# [TASK ITEM]
Go through the entries and tally the lines containing the word "RFID". Only the total is wanted.

# [DATA FOR ANALYSIS]
___

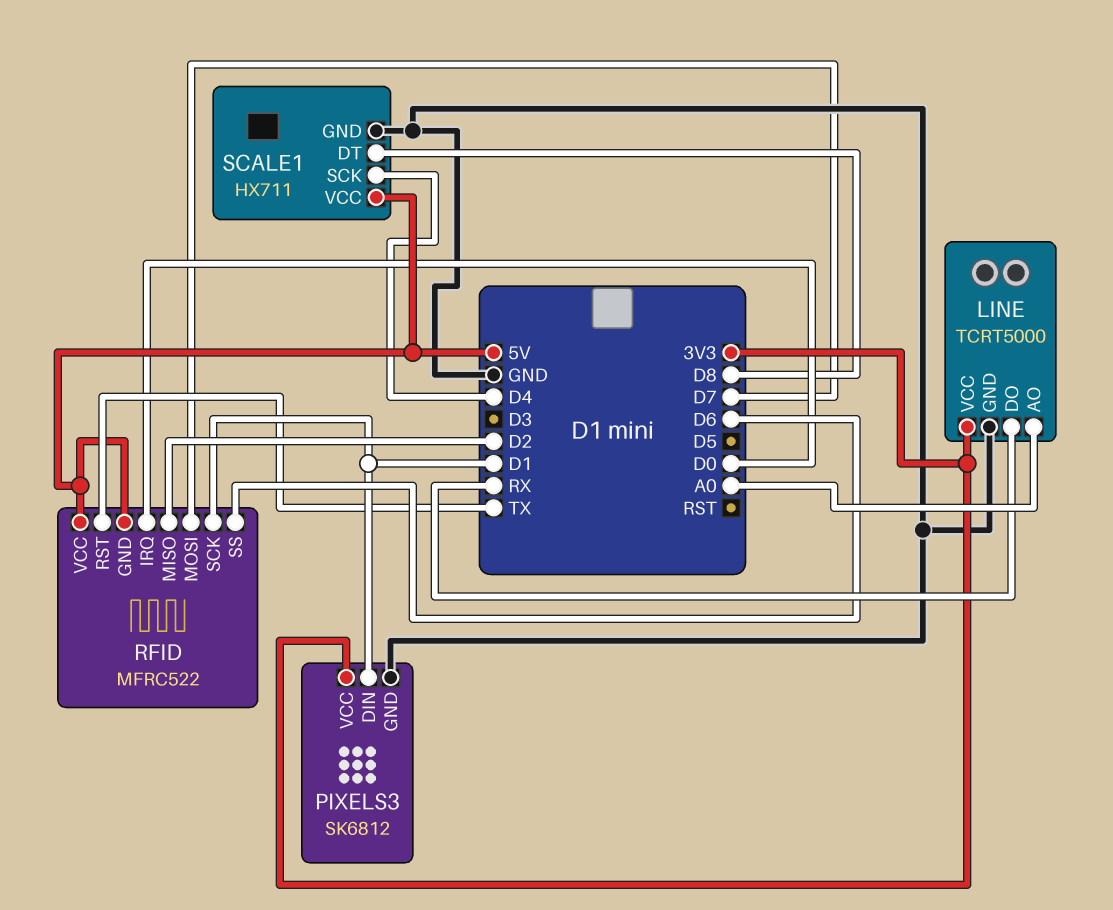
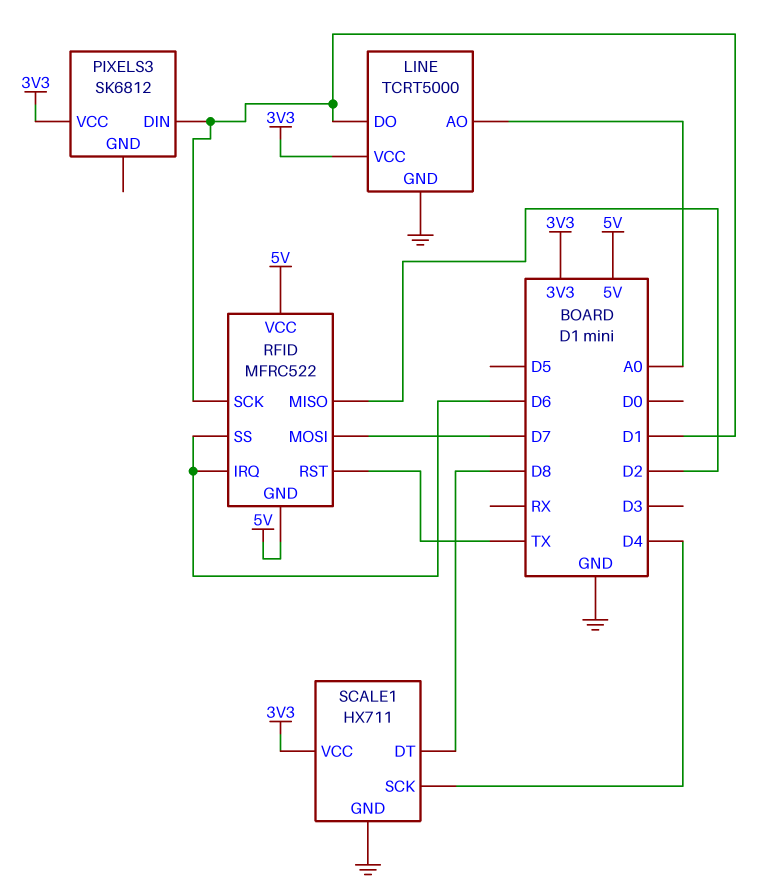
LINE pin DO: RX -> D1
PIXELS3 pin GND: GND -> none
RFID pin IRQ: D0 -> D6
SCALE1 pin VCC: 5V -> 3V3

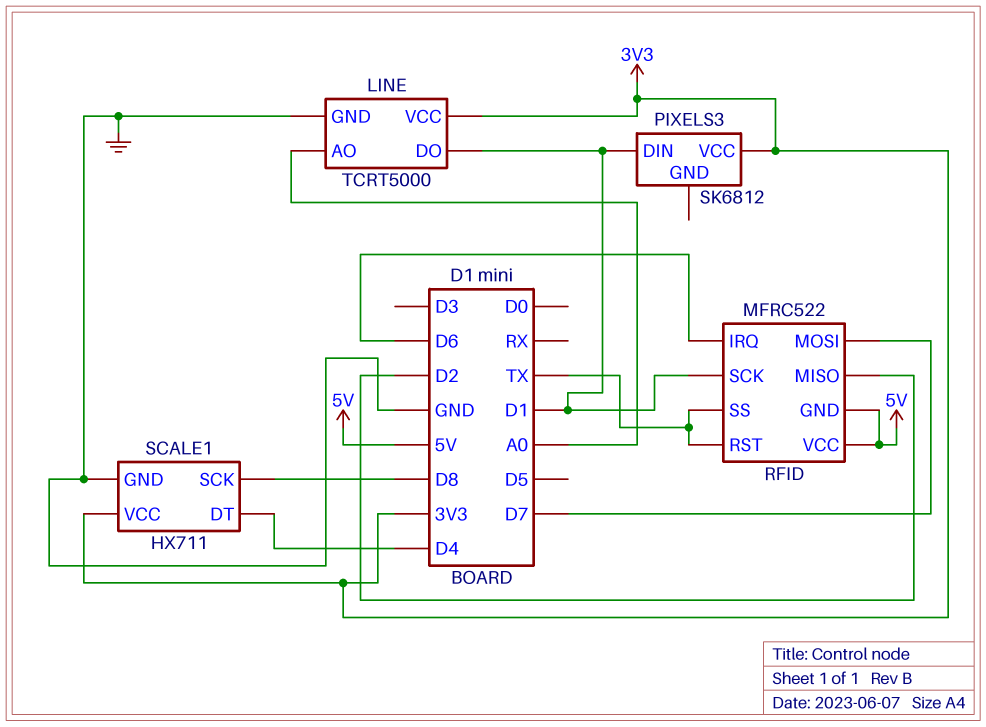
RFID pin SS: D6 -> TX
SCALE1 pin DT: D8 -> D4
SCALE1 pin SCK: D4 -> D8

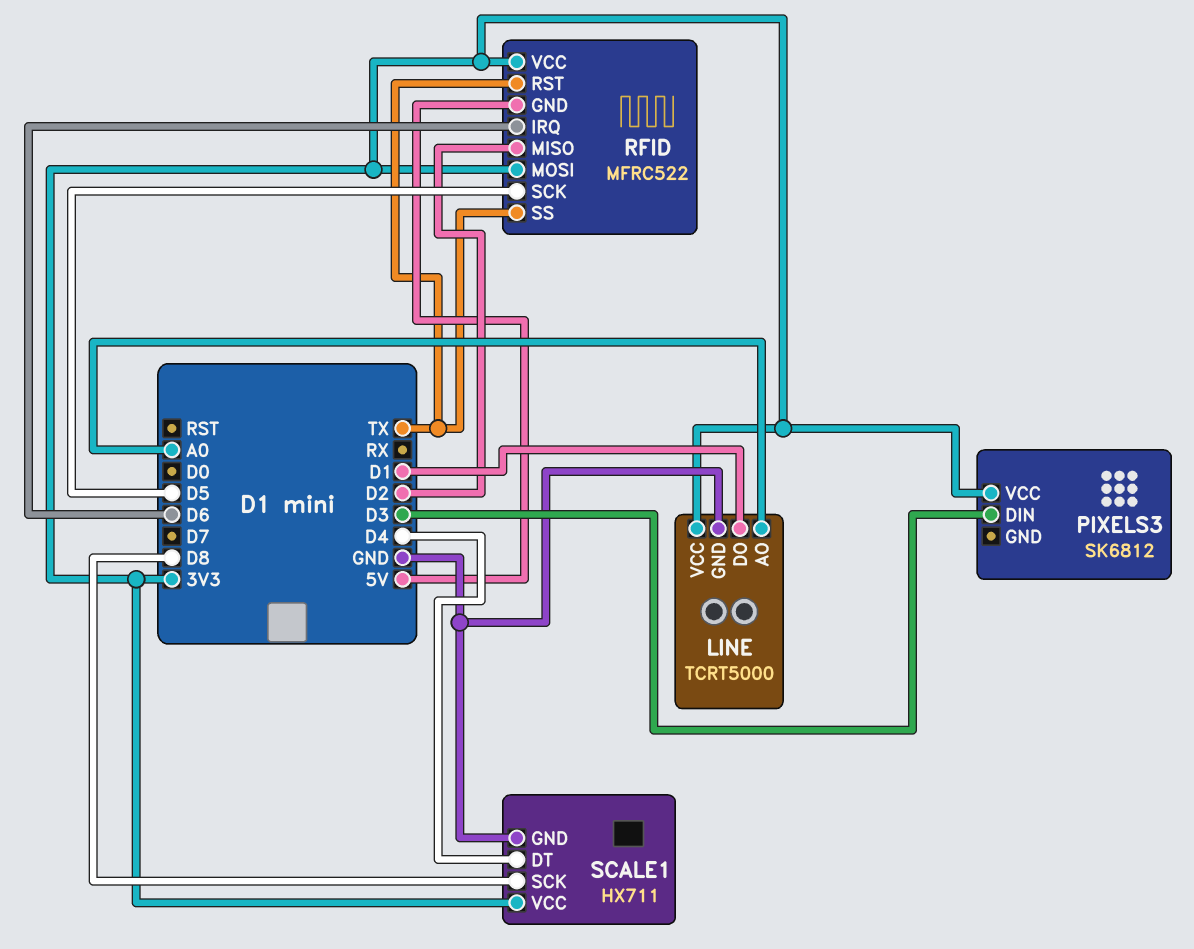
PIXELS3 pin DIN: D1 -> D3
RFID pin MOSI: D7 -> 3V3
RFID pin SCK: D1 -> D5
RFID pin VCC: 5V -> 3V3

___

# [EXPECTED ANSWER]
5